▶ Exercise description:
Nothing past the line containing "U10: XNOR (in" belongs in the output. Copy exactly every line of the data below from the first up to and including it.
** Opening Materials provided block **
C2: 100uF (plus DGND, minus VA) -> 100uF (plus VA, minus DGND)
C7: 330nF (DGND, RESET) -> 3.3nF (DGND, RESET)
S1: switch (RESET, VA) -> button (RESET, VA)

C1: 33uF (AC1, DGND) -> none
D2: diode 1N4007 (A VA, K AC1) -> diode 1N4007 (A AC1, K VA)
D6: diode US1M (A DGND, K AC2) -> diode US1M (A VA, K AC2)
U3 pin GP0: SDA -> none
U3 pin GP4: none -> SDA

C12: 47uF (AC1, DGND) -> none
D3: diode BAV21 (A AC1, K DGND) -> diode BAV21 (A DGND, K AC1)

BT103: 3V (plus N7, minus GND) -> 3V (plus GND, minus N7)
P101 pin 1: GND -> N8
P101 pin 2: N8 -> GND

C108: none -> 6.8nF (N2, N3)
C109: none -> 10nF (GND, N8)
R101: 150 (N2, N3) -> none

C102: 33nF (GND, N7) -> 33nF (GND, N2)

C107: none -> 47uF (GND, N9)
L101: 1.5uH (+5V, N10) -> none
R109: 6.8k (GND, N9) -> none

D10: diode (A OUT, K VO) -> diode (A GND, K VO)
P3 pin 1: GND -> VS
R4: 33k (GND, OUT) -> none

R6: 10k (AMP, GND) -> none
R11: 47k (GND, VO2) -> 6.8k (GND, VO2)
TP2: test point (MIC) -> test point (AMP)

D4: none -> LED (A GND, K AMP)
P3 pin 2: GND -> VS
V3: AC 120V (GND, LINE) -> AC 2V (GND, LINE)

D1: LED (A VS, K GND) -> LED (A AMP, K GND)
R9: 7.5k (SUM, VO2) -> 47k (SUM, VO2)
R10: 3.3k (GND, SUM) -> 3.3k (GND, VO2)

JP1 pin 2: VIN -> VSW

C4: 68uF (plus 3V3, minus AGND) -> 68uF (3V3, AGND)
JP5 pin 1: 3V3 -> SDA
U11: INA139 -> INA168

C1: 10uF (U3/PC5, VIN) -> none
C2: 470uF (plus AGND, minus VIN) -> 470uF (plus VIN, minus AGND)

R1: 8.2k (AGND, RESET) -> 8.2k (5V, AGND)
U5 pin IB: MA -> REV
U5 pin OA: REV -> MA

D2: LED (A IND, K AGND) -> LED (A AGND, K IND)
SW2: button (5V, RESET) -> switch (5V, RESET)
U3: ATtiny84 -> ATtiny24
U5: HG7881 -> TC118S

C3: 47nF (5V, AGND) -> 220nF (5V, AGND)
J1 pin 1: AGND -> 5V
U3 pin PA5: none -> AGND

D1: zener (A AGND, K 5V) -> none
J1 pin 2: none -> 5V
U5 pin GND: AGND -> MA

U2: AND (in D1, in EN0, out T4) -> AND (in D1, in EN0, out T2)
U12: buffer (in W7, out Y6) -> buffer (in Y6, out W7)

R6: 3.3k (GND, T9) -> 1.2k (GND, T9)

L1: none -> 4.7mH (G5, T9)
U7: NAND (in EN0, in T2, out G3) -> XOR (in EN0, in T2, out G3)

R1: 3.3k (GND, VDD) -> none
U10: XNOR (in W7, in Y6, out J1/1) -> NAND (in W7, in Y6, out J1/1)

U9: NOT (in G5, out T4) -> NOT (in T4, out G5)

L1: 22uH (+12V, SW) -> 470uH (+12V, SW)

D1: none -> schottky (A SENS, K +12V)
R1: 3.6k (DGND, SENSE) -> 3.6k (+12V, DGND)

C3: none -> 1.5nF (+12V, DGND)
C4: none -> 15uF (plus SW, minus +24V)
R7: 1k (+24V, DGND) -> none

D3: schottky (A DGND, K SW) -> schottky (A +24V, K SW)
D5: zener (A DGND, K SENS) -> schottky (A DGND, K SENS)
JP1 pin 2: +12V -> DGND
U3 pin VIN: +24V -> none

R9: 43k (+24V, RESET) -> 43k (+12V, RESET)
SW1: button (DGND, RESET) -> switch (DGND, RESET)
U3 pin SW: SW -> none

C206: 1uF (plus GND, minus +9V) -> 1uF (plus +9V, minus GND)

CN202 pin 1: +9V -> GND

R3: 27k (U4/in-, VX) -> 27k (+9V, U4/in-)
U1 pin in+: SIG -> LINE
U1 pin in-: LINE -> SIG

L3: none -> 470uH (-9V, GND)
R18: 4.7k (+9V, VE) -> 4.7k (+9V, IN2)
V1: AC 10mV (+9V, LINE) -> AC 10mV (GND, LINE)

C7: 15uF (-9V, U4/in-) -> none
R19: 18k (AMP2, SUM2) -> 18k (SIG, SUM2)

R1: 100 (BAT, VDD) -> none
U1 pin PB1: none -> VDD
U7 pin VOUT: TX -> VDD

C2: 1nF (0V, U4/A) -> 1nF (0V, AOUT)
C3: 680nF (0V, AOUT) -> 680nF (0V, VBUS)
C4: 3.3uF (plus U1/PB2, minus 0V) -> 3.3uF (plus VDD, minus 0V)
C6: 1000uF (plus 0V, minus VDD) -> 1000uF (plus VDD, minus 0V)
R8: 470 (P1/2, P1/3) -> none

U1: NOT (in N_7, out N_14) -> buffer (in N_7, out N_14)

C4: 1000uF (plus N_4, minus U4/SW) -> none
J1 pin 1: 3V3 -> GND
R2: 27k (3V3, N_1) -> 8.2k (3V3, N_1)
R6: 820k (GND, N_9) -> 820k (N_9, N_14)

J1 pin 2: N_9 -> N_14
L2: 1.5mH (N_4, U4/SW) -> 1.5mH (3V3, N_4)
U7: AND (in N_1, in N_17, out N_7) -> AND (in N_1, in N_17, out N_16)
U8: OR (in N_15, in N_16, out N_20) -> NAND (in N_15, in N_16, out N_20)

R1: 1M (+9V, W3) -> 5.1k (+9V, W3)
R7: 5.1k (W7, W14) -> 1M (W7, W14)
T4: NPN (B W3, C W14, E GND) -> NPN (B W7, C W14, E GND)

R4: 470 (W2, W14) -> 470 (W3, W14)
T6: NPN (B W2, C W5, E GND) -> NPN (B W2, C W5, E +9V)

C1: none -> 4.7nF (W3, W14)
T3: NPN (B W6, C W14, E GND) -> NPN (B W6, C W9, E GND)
** Closing Materials provided block **
▶ Exercise solution:
C2: 100uF (plus DGND, minus VA) -> 100uF (plus VA, minus DGND)
C7: 330nF (DGND, RESET) -> 3.3nF (DGND, RESET)
S1: switch (RESET, VA) -> button (RESET, VA)

C1: 33uF (AC1, DGND) -> none
D2: diode 1N4007 (A VA, K AC1) -> diode 1N4007 (A AC1, K VA)
D6: diode US1M (A DGND, K AC2) -> diode US1M (A VA, K AC2)
U3 pin GP0: SDA -> none
U3 pin GP4: none -> SDA

C12: 47uF (AC1, DGND) -> none
D3: diode BAV21 (A AC1, K DGND) -> diode BAV21 (A DGND, K AC1)

BT103: 3V (plus N7, minus GND) -> 3V (plus GND, minus N7)
P101 pin 1: GND -> N8
P101 pin 2: N8 -> GND

C108: none -> 6.8nF (N2, N3)
C109: none -> 10nF (GND, N8)
R101: 150 (N2, N3) -> none

C102: 33nF (GND, N7) -> 33nF (GND, N2)

C107: none -> 47uF (GND, N9)
L101: 1.5uH (+5V, N10) -> none
R109: 6.8k (GND, N9) -> none

D10: diode (A OUT, K VO) -> diode (A GND, K VO)
P3 pin 1: GND -> VS
R4: 33k (GND, OUT) -> none

R6: 10k (AMP, GND) -> none
R11: 47k (GND, VO2) -> 6.8k (GND, VO2)
TP2: test point (MIC) -> test point (AMP)

D4: none -> LED (A GND, K AMP)
P3 pin 2: GND -> VS
V3: AC 120V (GND, LINE) -> AC 2V (GND, LINE)

D1: LED (A VS, K GND) -> LED (A AMP, K GND)
R9: 7.5k (SUM, VO2) -> 47k (SUM, VO2)
R10: 3.3k (GND, SUM) -> 3.3k (GND, VO2)

JP1 pin 2: VIN -> VSW

C4: 68uF (plus 3V3, minus AGND) -> 68uF (3V3, AGND)
JP5 pin 1: 3V3 -> SDA
U11: INA139 -> INA168

C1: 10uF (U3/PC5, VIN) -> none
C2: 470uF (plus AGND, minus VIN) -> 470uF (plus VIN, minus AGND)

R1: 8.2k (AGND, RESET) -> 8.2k (5V, AGND)
U5 pin IB: MA -> REV
U5 pin OA: REV -> MA

D2: LED (A IND, K AGND) -> LED (A AGND, K IND)
SW2: button (5V, RESET) -> switch (5V, RESET)
U3: ATtiny84 -> ATtiny24
U5: HG7881 -> TC118S

C3: 47nF (5V, AGND) -> 220nF (5V, AGND)
J1 pin 1: AGND -> 5V
U3 pin PA5: none -> AGND

D1: zener (A AGND, K 5V) -> none
J1 pin 2: none -> 5V
U5 pin GND: AGND -> MA

U2: AND (in D1, in EN0, out T4) -> AND (in D1, in EN0, out T2)
U12: buffer (in W7, out Y6) -> buffer (in Y6, out W7)

R6: 3.3k (GND, T9) -> 1.2k (GND, T9)

L1: none -> 4.7mH (G5, T9)
U7: NAND (in EN0, in T2, out G3) -> XOR (in EN0, in T2, out G3)

R1: 3.3k (GND, VDD) -> none
U10: XNOR (in W7, in Y6, out J1/1) -> NAND (in W7, in Y6, out J1/1)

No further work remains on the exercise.